_WHAT TO WORK ON:_ Please reproduce the entries below exactly, leaving the pictures out.

#### PROVIDED INFORMATION

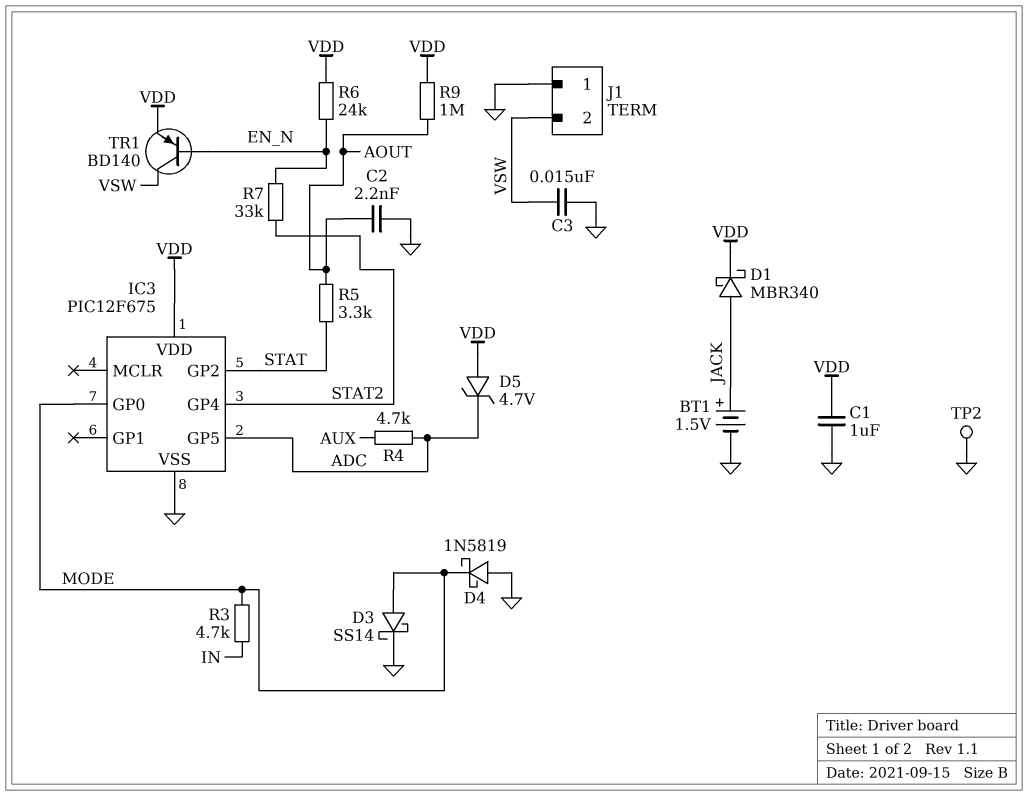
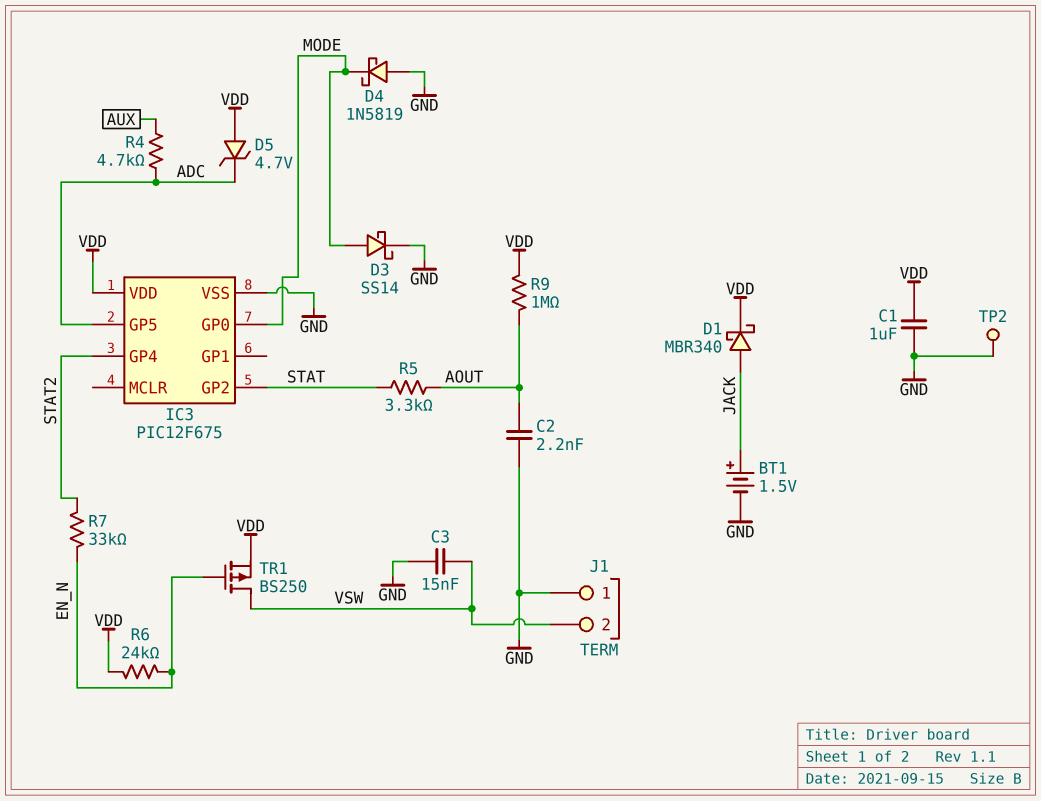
R3: 4.7k (IN, MODE) -> none
TR1: PNP BD140 (B EN_N, C VSW, E VDD) -> PMOS BS250 (G EN_N, D VSW, S VDD)

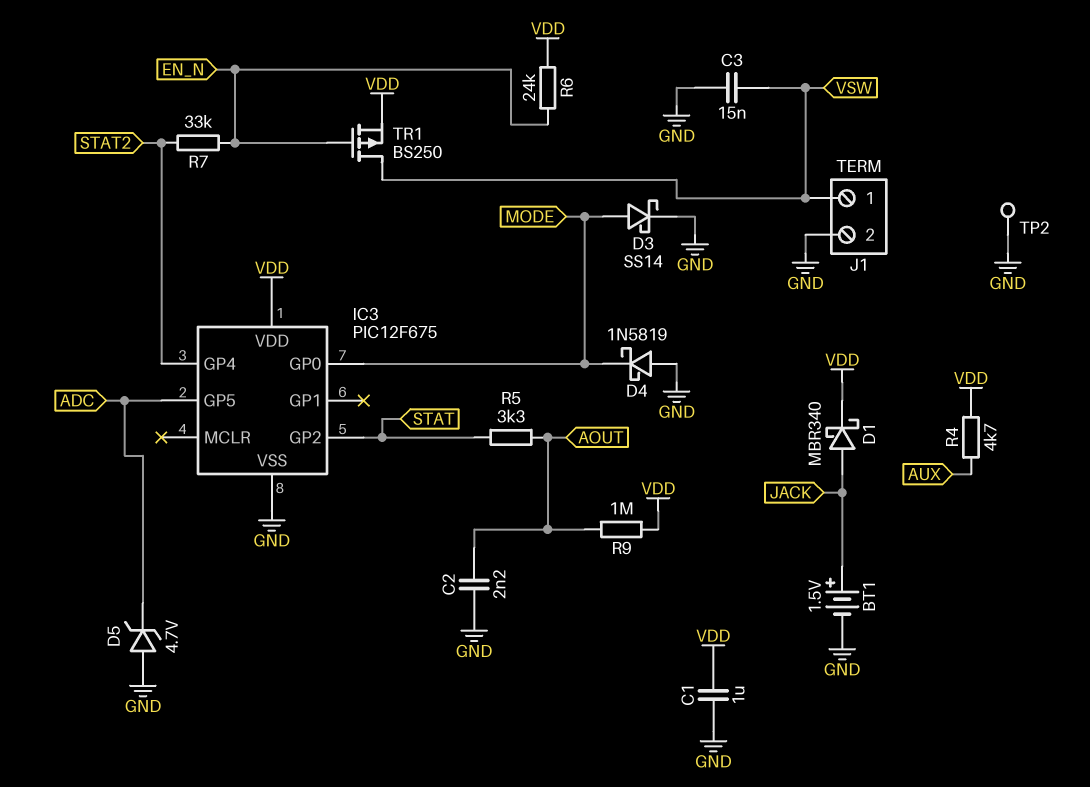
D5: zener 4.7V (A VDD, K ADC) -> zener 4.7V (A GND, K ADC)
J1 pin 1: GND -> VSW
J1 pin 2: VSW -> GND
R4: 4.7k (ADC, AUX) -> 4.7k (AUX, VDD)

########

_RESPONSE TO THIS TASK:_
R3: 4.7k (IN, MODE) -> none
TR1: PNP BD140 (B EN_N, C VSW, E VDD) -> PMOS BS250 (G EN_N, D VSW, S VDD)

D5: zener 4.7V (A VDD, K ADC) -> zener 4.7V (A GND, K ADC)
J1 pin 1: GND -> VSW
J1 pin 2: VSW -> GND
R4: 4.7k (ADC, AUX) -> 4.7k (AUX, VDD)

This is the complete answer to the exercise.